▶ [Exercise] Quote the lines of the data below verbatim, beginning at the line that contains "green cake: 5 -> 1" and ending at the last line, both included, and excluding pictures.

Scene content tallies:

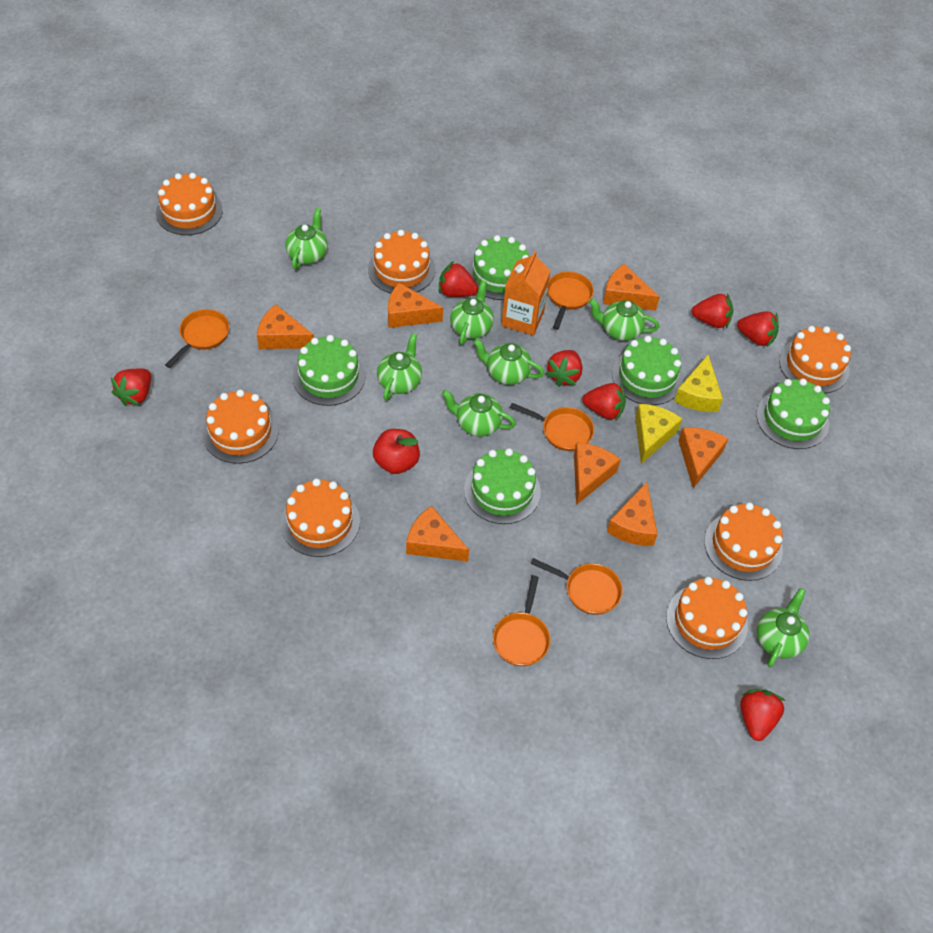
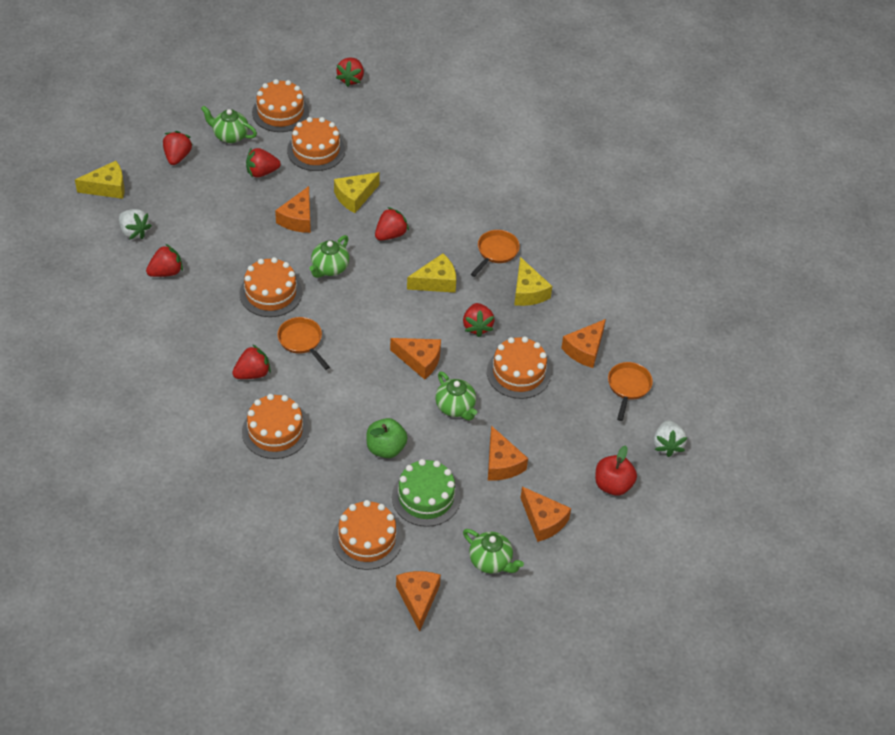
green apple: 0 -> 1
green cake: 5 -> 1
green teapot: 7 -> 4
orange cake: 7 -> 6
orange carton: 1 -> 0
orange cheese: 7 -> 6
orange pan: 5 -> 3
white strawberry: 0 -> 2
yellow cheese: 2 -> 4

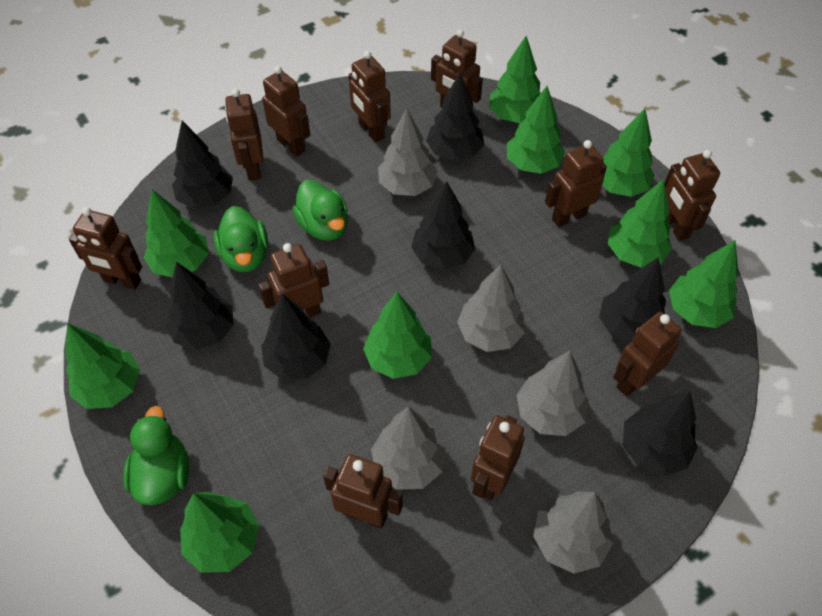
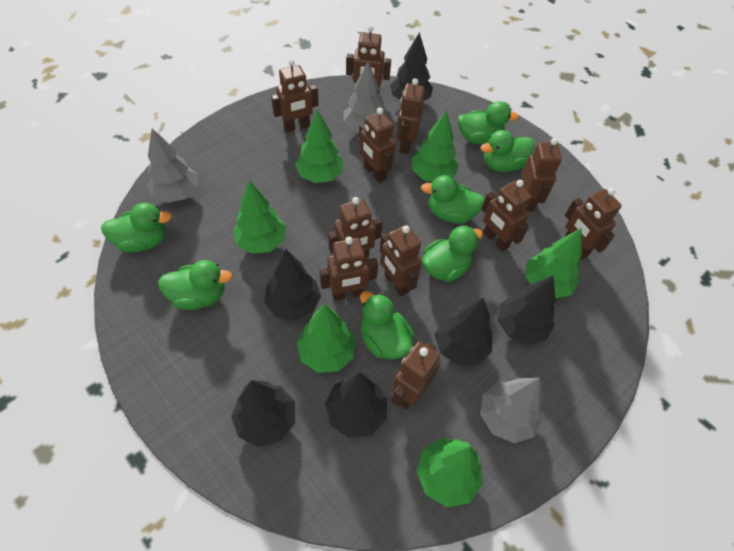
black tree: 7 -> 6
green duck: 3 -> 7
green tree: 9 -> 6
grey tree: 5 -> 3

▶ [Response]
green cake: 5 -> 1
green teapot: 7 -> 4
orange cake: 7 -> 6
orange carton: 1 -> 0
orange cheese: 7 -> 6
orange pan: 5 -> 3
white strawberry: 0 -> 2
yellow cheese: 2 -> 4

black tree: 7 -> 6
green duck: 3 -> 7
green tree: 9 -> 6
grey tree: 5 -> 3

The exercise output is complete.